Colored shape movement records
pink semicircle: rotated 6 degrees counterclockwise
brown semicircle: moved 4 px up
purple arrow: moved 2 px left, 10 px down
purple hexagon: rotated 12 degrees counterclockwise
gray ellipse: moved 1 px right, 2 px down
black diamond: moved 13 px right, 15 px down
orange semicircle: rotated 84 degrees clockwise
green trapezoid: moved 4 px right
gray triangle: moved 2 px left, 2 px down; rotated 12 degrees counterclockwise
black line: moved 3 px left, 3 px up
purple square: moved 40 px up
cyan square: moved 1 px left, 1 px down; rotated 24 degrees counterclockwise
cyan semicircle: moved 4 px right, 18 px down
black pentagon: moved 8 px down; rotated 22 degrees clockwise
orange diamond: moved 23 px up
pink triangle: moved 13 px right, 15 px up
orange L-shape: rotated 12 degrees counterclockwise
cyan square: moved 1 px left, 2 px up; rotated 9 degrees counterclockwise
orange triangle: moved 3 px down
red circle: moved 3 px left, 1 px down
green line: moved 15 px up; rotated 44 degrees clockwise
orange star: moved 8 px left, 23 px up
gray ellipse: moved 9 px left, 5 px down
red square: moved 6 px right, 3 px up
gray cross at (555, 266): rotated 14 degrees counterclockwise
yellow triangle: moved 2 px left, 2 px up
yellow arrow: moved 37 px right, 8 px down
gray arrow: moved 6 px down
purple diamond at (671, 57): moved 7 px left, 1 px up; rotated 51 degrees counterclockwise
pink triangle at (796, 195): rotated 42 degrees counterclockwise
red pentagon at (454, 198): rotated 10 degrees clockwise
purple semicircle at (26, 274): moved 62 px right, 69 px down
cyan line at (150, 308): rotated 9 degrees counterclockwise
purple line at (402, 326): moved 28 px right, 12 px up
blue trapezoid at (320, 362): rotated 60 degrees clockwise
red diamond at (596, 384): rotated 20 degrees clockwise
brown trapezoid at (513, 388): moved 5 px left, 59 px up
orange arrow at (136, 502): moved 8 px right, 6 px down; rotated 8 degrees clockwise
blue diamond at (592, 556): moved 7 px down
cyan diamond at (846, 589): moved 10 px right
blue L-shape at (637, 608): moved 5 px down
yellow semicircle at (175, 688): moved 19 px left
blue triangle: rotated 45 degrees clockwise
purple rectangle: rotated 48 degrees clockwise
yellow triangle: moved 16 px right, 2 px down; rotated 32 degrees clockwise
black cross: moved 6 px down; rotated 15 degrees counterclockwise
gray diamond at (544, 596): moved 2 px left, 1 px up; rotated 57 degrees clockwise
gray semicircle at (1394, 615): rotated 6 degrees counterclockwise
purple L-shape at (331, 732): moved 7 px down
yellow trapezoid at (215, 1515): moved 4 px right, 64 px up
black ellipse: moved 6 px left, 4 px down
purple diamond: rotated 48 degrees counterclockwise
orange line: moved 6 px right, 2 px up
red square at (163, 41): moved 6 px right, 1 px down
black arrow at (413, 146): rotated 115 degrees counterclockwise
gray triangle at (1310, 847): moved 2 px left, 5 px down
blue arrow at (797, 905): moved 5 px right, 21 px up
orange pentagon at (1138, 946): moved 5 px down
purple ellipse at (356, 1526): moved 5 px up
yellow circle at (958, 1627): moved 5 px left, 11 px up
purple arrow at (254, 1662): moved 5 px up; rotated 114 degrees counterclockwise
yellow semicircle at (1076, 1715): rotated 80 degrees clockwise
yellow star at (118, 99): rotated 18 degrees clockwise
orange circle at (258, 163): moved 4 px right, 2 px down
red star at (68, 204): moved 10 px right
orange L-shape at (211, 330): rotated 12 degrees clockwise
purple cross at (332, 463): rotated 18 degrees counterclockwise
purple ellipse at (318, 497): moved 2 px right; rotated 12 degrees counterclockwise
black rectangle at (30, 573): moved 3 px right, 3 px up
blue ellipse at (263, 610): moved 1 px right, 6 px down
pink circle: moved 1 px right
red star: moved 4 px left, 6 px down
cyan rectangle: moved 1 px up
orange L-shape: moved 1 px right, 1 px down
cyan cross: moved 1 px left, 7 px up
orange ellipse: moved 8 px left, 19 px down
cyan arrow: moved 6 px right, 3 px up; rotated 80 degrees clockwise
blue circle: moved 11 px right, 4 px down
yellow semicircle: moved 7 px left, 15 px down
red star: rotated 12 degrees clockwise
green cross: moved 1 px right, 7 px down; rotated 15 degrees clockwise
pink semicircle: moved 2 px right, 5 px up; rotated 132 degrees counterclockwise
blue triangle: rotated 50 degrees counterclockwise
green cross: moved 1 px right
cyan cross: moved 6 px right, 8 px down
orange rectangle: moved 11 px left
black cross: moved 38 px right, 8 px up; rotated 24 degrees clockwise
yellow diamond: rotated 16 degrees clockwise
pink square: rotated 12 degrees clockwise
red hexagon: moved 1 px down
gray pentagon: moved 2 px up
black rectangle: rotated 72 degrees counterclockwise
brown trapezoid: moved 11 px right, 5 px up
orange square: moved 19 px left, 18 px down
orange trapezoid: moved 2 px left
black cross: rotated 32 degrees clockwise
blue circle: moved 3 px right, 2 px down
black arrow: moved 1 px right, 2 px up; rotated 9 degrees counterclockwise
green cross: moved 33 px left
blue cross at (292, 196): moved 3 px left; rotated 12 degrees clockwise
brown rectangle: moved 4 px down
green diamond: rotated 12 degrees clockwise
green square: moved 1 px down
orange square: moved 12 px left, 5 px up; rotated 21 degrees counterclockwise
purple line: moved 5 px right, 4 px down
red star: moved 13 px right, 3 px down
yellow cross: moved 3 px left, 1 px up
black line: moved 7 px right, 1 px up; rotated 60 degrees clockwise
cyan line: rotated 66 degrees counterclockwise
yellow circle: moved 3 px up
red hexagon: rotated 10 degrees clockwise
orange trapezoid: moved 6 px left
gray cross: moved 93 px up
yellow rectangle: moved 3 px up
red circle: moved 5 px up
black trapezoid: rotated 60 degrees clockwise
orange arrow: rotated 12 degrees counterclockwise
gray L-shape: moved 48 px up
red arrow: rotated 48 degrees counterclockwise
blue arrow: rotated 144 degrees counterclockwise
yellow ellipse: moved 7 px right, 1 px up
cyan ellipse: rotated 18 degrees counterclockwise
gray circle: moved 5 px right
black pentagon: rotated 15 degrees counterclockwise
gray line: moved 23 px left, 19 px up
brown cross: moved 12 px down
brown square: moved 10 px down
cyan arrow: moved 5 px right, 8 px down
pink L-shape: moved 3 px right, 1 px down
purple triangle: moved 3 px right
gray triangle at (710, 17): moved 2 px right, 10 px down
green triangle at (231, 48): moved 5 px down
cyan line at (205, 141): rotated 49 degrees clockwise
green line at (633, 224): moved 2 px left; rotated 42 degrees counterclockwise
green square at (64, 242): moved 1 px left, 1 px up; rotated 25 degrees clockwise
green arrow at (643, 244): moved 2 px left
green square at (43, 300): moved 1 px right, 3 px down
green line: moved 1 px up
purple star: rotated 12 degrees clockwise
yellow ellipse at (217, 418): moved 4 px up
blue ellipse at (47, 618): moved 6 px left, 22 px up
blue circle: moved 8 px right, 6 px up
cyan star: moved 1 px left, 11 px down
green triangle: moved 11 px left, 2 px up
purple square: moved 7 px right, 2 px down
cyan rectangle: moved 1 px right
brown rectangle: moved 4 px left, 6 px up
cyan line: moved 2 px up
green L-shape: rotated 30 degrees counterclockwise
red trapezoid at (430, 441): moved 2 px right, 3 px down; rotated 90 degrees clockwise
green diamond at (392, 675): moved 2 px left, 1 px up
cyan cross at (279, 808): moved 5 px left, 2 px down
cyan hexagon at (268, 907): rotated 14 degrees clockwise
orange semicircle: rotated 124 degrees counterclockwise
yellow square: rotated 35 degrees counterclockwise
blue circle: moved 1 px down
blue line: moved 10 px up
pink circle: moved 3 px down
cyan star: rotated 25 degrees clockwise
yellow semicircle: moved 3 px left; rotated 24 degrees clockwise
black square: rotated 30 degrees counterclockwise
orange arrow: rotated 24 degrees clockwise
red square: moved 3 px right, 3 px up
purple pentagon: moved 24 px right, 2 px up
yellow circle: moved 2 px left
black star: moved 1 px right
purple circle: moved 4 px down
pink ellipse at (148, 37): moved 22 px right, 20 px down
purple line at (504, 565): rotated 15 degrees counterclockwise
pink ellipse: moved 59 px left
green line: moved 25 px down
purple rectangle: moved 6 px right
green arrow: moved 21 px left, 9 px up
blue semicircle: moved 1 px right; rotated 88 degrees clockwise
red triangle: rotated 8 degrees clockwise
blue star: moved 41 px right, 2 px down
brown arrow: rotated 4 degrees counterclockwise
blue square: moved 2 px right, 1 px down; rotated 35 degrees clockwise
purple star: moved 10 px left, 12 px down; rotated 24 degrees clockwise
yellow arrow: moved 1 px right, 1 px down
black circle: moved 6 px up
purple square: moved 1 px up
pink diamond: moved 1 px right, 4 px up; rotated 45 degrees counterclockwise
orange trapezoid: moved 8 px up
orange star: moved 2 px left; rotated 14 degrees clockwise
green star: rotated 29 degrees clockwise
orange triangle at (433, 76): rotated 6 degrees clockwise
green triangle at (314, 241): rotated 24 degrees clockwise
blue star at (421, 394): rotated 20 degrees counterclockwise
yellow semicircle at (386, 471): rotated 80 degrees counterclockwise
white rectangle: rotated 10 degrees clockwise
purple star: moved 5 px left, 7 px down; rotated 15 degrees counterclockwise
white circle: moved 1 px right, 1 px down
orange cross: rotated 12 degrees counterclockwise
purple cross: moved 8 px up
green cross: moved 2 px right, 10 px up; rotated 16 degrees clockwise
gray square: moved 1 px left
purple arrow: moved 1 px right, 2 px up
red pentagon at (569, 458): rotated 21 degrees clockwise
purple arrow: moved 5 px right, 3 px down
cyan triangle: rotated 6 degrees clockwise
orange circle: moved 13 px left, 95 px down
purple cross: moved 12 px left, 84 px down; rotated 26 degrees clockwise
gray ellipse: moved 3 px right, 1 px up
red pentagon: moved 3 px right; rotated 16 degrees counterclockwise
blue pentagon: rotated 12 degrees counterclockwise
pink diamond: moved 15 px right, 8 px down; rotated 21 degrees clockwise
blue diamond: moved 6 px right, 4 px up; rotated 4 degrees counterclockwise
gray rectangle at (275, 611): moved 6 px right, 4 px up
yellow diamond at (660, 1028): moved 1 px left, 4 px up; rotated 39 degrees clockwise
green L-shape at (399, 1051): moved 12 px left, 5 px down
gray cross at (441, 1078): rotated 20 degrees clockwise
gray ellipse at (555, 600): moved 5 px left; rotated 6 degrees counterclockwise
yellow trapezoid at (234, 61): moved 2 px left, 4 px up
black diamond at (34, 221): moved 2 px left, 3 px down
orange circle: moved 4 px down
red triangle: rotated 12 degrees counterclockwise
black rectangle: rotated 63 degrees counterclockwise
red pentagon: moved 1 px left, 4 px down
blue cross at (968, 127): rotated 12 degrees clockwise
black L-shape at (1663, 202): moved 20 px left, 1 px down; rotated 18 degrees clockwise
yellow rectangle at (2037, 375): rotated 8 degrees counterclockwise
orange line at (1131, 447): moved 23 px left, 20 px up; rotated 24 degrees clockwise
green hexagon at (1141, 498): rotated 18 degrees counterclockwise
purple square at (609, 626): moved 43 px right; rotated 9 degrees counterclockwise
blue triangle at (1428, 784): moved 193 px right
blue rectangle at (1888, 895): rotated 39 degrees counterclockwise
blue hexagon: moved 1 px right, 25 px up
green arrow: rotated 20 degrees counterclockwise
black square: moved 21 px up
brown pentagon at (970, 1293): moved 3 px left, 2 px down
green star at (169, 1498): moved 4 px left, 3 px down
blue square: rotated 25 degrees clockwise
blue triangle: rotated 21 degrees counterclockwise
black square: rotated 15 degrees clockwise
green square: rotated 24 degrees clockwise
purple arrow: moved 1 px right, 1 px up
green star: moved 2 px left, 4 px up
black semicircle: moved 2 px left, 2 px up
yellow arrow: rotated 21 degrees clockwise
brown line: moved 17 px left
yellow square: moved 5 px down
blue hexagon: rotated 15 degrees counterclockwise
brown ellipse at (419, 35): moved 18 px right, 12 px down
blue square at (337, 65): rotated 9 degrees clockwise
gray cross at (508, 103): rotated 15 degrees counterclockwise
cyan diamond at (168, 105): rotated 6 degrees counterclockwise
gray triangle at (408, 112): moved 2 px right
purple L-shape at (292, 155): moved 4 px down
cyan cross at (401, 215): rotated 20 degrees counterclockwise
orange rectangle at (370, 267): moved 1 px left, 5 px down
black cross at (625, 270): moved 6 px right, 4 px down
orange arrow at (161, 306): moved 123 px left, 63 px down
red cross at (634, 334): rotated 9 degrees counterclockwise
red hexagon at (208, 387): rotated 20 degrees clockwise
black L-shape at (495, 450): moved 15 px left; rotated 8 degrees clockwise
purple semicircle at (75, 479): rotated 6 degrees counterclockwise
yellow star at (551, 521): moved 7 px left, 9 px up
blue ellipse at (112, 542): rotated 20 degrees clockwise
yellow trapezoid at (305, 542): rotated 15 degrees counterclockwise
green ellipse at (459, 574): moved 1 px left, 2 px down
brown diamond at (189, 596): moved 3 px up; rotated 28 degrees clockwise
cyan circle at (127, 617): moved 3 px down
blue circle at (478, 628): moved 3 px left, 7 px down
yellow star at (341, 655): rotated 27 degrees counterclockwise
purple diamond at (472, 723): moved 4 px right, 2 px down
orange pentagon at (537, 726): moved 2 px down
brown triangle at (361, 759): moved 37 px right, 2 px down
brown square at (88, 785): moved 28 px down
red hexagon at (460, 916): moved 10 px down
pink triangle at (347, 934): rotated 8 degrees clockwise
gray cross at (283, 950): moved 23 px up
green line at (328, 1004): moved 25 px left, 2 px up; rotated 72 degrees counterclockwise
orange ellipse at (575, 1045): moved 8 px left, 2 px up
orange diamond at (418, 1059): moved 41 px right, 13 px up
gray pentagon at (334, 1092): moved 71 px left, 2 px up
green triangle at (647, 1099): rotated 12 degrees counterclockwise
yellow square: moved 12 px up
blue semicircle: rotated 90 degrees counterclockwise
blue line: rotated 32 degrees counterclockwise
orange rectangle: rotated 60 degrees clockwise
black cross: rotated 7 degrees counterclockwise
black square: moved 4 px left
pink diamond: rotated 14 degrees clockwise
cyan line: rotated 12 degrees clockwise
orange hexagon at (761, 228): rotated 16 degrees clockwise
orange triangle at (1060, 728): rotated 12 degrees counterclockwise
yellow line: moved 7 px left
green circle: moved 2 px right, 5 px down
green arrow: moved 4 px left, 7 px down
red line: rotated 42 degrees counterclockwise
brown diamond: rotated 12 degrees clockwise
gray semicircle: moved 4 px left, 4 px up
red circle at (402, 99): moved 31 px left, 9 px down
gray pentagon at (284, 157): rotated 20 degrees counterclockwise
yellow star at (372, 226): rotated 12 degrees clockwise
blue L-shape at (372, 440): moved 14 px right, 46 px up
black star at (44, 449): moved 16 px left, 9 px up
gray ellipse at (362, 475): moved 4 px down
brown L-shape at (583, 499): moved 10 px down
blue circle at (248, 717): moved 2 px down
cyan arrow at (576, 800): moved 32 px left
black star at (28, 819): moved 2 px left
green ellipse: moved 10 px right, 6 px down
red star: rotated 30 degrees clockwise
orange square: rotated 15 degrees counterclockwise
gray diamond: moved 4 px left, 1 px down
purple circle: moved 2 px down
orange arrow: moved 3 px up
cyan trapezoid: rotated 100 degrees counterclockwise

#### TASK REQUIREMENTS:
Using the entries shown above, reproduce verbatim the lines from the line bearing "gray cross at (508, 103): rotated" to the line bearing "blue ellipse at (112, 542): rotated", inclusive.

#### EXERCISE OUTPUT:
gray cross at (508, 103): rotated 15 degrees counterclockwise
cyan diamond at (168, 105): rotated 6 degrees counterclockwise
gray triangle at (408, 112): moved 2 px right
purple L-shape at (292, 155): moved 4 px down
cyan cross at (401, 215): rotated 20 degrees counterclockwise
orange rectangle at (370, 267): moved 1 px left, 5 px down
black cross at (625, 270): moved 6 px right, 4 px down
orange arrow at (161, 306): moved 123 px left, 63 px down
red cross at (634, 334): rotated 9 degrees counterclockwise
red hexagon at (208, 387): rotated 20 degrees clockwise
black L-shape at (495, 450): moved 15 px left; rotated 8 degrees clockwise
purple semicircle at (75, 479): rotated 6 degrees counterclockwise
yellow star at (551, 521): moved 7 px left, 9 px up
blue ellipse at (112, 542): rotated 20 degrees clockwise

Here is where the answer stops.